### EXERCISE AIM
Pictures excluded, please retype exactly the lines from the start of the data through the line that contains "cyan rectangle: (138, 244)", both ends kept, and nothing beyond them.

(Before-and-after coordinate records)
+-------+
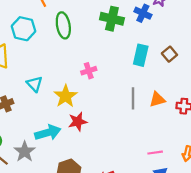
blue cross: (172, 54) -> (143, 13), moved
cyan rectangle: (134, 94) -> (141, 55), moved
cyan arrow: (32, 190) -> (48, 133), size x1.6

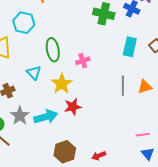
green ellipse: (63, 25) -> (53, 50), moved
gray star: (25, 151) -> (20, 116), moved

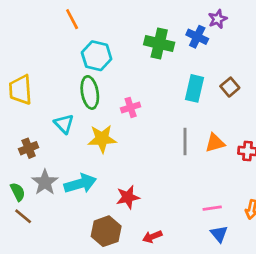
cyan hexagon: (24, 23) -> (97, 56), moved
yellow star: (62, 84) -> (102, 139), turned 30
red star: (73, 107) -> (128, 197), moved

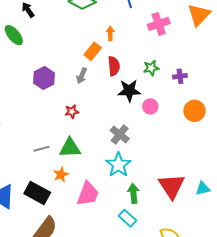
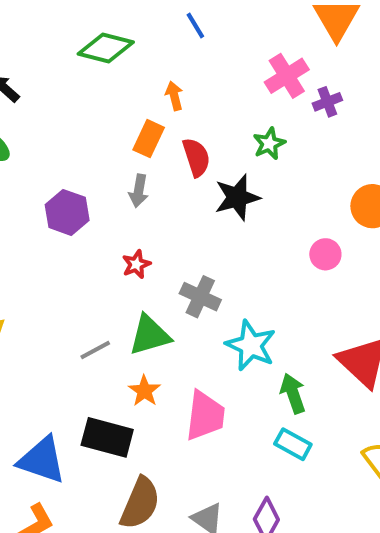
pink cross: (159, 24) -> (287, 76), moved
purple cross: (180, 76) -> (327, 102), moved
pink circle: (150, 106) -> (325, 254), moved
gray cross: (120, 134) -> (200, 297), moved

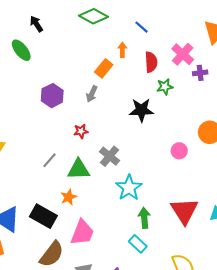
blue line: (195, 26) -> (141, 27), moved, turned -32
pink cross: (287, 76) -> (183, 54), turned -30
red semicircle: (196, 157) -> (151, 62), moved
gray line: (95, 350) -> (50, 160), moved, turned -35
pink trapezoid: (205, 416) -> (82, 232), moved

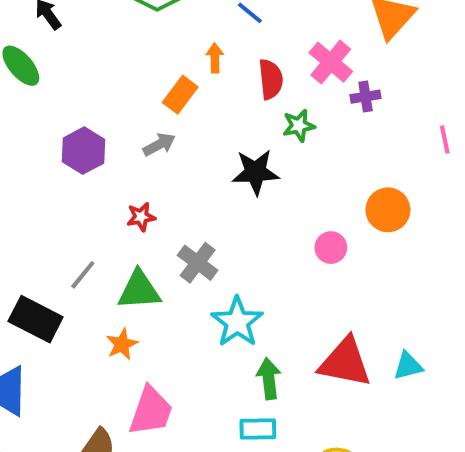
gray arrow: (92, 94) -> (159, 144), turned -140
red triangle: (184, 211) -> (345, 362), turned -44
black rectangle: (43, 216) -> (36, 319), moved
cyan rectangle: (138, 244) -> (258, 429), turned -42

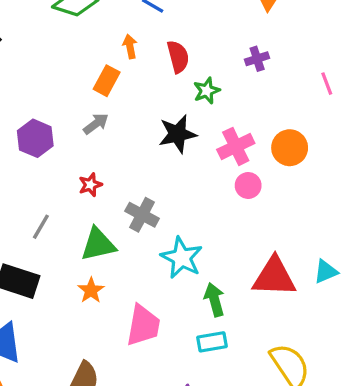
pink cross: (331, 62) -> (236, 146), moved, turned 33
gray line: (83, 275) -> (41, 227), moved
pink trapezoid: (151, 411) -> (143, 325), moved

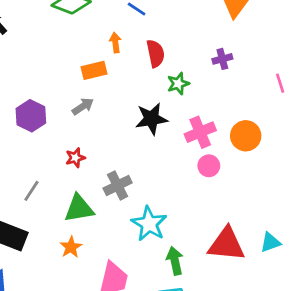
orange rectangle: (107, 81) -> (94, 70), turned 45
gray cross: (142, 215) -> (118, 186), turned 32

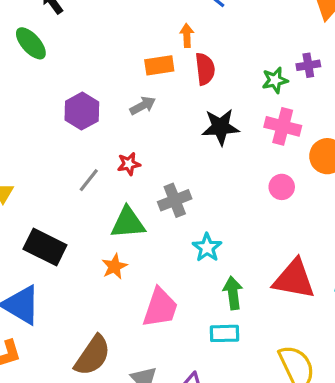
red semicircle: (156, 53) -> (205, 69), moved
green star: (178, 84) -> (275, 80), moved
pink cross: (200, 132) -> (283, 126), moved, turned 32
gray line: (31, 191) -> (89, 180), moved
cyan star: (149, 224) -> (207, 248), size x0.7

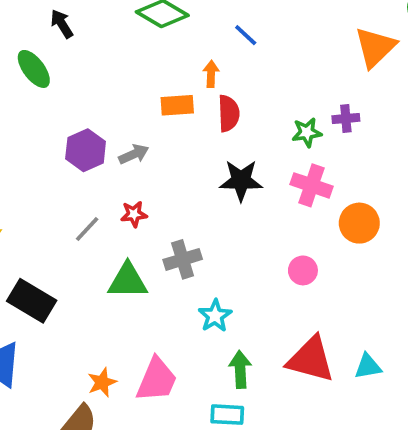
gray arrow: (143, 106) -> (134, 154), moved
pink circle: (282, 187) -> (303, 270), moved
orange star: (114, 266) -> (102, 382), moved

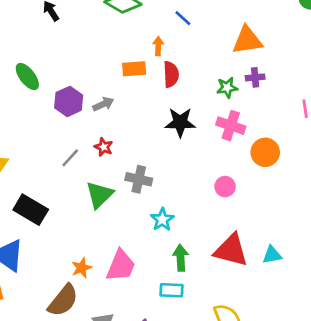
orange triangle: (375, 47) -> (247, 40), moved, turned 36
green ellipse: (34, 69) -> (27, 77), moved
red star: (134, 214) -> (104, 147), turned 30
gray cross: (183, 259) -> (139, 179), turned 30
green triangle: (128, 281) -> (99, 195), turned -44

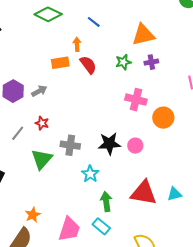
red semicircle: (171, 74) -> (88, 65), turned -30
green star: (227, 88) -> (123, 62), moved
black star: (180, 122) -> (109, 144), moved
pink trapezoid: (121, 266) -> (69, 229), moved
cyan rectangle: (171, 290) -> (101, 226), turned 42

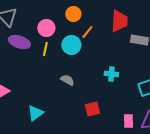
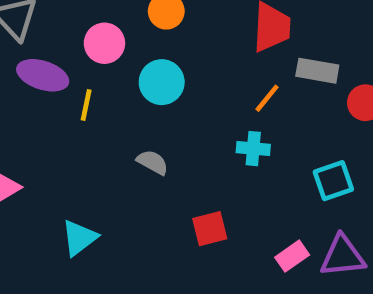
orange line: (87, 32) -> (267, 98), moved
yellow line: (45, 49) -> (86, 105), moved
pink rectangle: (128, 121) -> (292, 256), turned 56

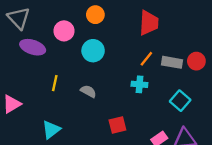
gray rectangle: (317, 71) -> (172, 62), moved
yellow line: (86, 105) -> (55, 83), moved
cyan square: (333, 181) -> (180, 101), turned -30

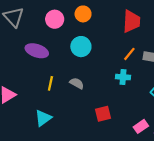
pink circle: (64, 31) -> (55, 19), moved
purple ellipse: (33, 47) -> (37, 51), moved
yellow line: (55, 83) -> (50, 83), moved

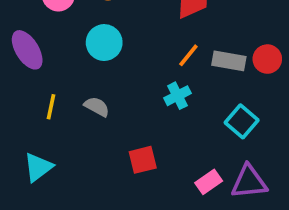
purple ellipse: (37, 51) -> (27, 50), turned 40
cyan cross: (123, 77) -> (177, 96), turned -32

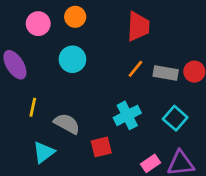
cyan cross: (177, 96) -> (127, 115), moved, size x1.4
gray semicircle: (97, 107) -> (67, 124), moved, size x1.4
cyan triangle: (38, 167) -> (44, 152), moved

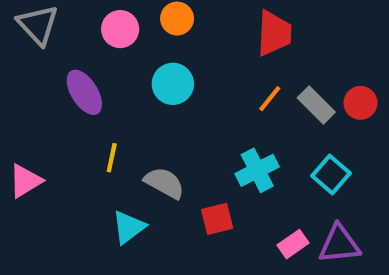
gray rectangle: (166, 73) -> (316, 105), turned 35

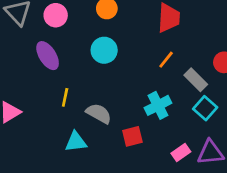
pink circle: (120, 29) -> (56, 15), moved
gray rectangle: (316, 105) -> (196, 80), moved
cyan triangle: (129, 227) -> (76, 142), turned 30

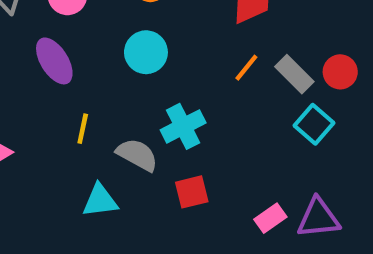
gray rectangle: (196, 80) -> (294, 74), moved
cyan cross: (158, 105) -> (183, 126), moved
cyan square: (205, 108) -> (314, 124), moved

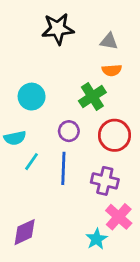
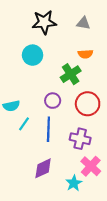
gray triangle: (109, 41) -> (83, 23), moved
cyan circle: (32, 97) -> (33, 55), moved
purple diamond: (25, 232) -> (43, 168), moved

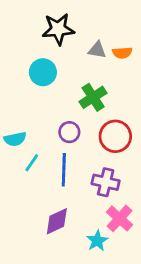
gray triangle: (83, 23) -> (97, 50), moved
orange semicircle: (85, 54) -> (122, 53), moved

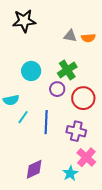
black star: (58, 29) -> (24, 21), moved
cyan circle: (43, 72) -> (31, 71), moved
purple circle: (69, 132) -> (57, 89), moved
purple diamond: (57, 221) -> (34, 169), moved

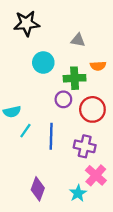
orange semicircle: (88, 38) -> (98, 66), moved
green cross: (67, 70) -> (75, 78), turned 30
cyan circle: (31, 71) -> (43, 63), moved
purple diamond: (34, 169) -> (38, 189), turned -45

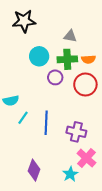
green cross: (75, 78) -> (67, 59), moved
purple circle: (63, 99) -> (55, 77), moved
red circle: (92, 109) -> (85, 85), moved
+-------+
### YOUR SOLUTION
blue cross: (172, 54) -> (143, 13), moved
cyan rectangle: (134, 94) -> (141, 55), moved
cyan arrow: (32, 190) -> (48, 133), size x1.6

green ellipse: (63, 25) -> (53, 50), moved
gray star: (25, 151) -> (20, 116), moved

cyan hexagon: (24, 23) -> (97, 56), moved
yellow star: (62, 84) -> (102, 139), turned 30
red star: (73, 107) -> (128, 197), moved

pink cross: (159, 24) -> (287, 76), moved
purple cross: (180, 76) -> (327, 102), moved
pink circle: (150, 106) -> (325, 254), moved
gray cross: (120, 134) -> (200, 297), moved

blue line: (195, 26) -> (141, 27), moved, turned -32
pink cross: (287, 76) -> (183, 54), turned -30
red semicircle: (196, 157) -> (151, 62), moved
gray line: (95, 350) -> (50, 160), moved, turned -35
pink trapezoid: (205, 416) -> (82, 232), moved

gray arrow: (92, 94) -> (159, 144), turned -140
red triangle: (184, 211) -> (345, 362), turned -44
black rectangle: (43, 216) -> (36, 319), moved
cyan rectangle: (138, 244) -> (258, 429), turned -42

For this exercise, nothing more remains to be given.